**Exercise aim**
For every line in the material, output its text exactly and exclude any image it holds.

**Supplied information**

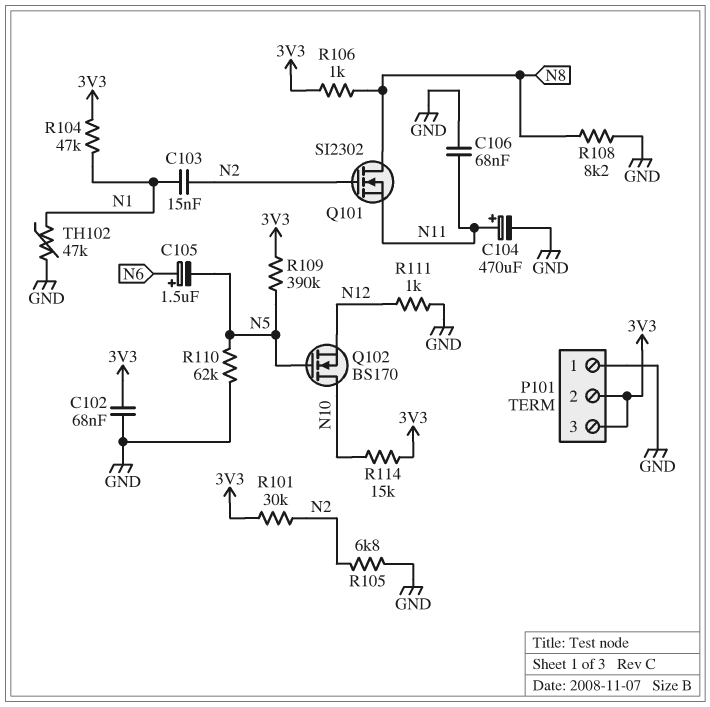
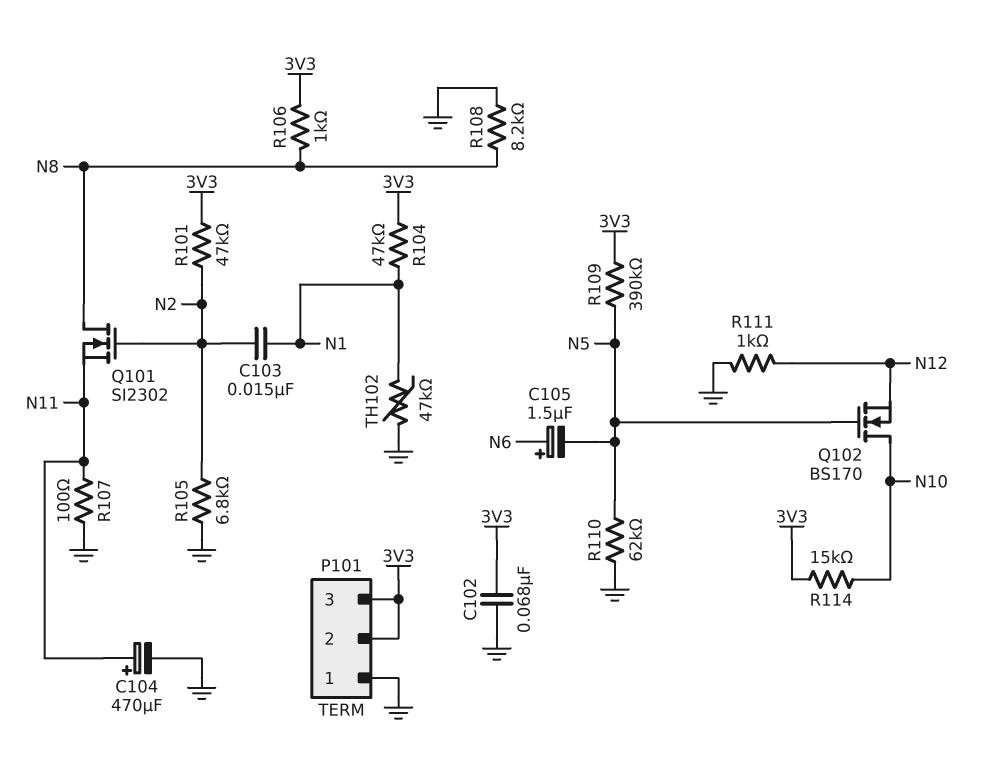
C106: 68nF (GND, N11) -> none
R101: 30k (3V3, N2) -> 47k (3V3, N2)
R107: none -> 100 (GND, N11)

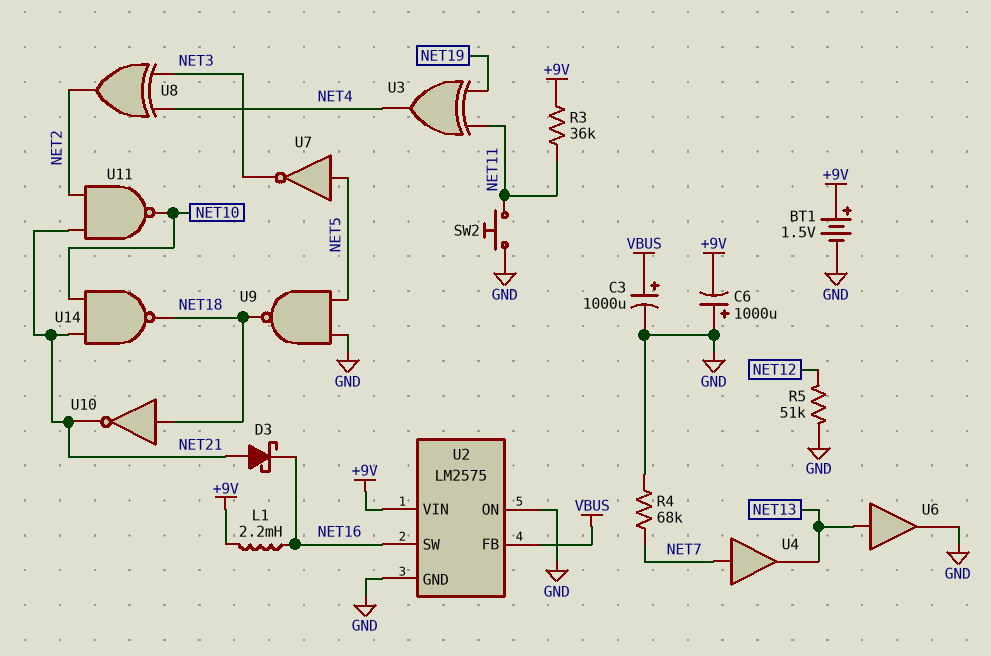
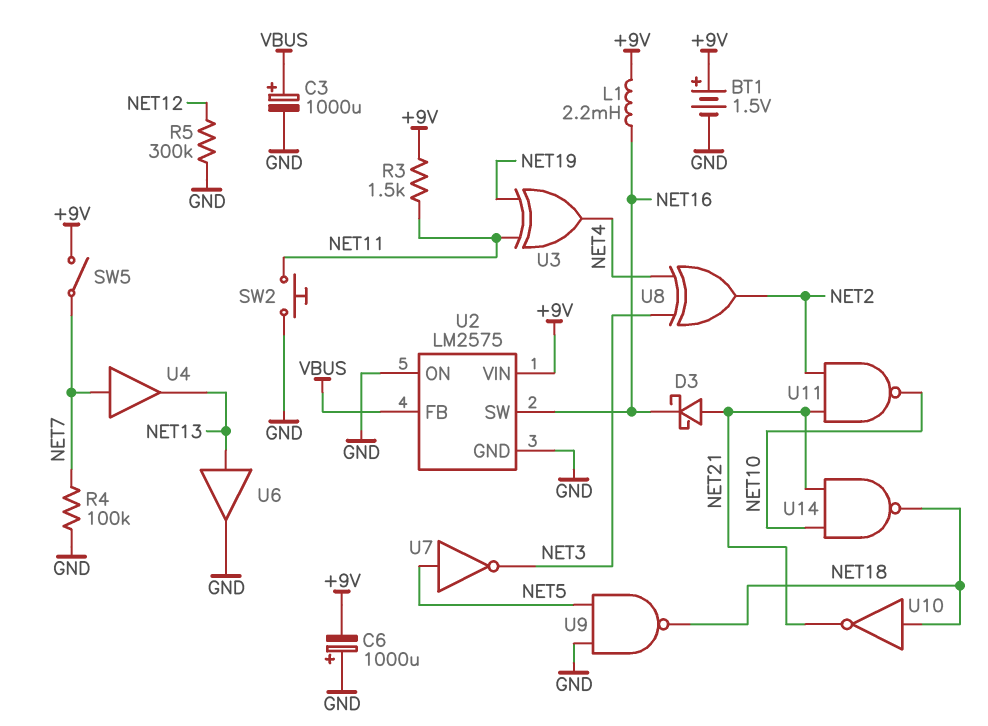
R3: 36k (+9V, NET11) -> 1.5k (+9V, NET11)
R4: 68k (GND, NET7) -> 100k (GND, NET7)
R5: 51k (GND, NET12) -> 300k (GND, NET12)
SW5: none -> switch (+9V, NET7)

**Output**
C106: 68nF (GND, N11) -> none
R101: 30k (3V3, N2) -> 47k (3V3, N2)
R107: none -> 100 (GND, N11)

R3: 36k (+9V, NET11) -> 1.5k (+9V, NET11)
R4: 68k (GND, NET7) -> 100k (GND, NET7)
R5: 51k (GND, NET12) -> 300k (GND, NET12)
SW5: none -> switch (+9V, NET7)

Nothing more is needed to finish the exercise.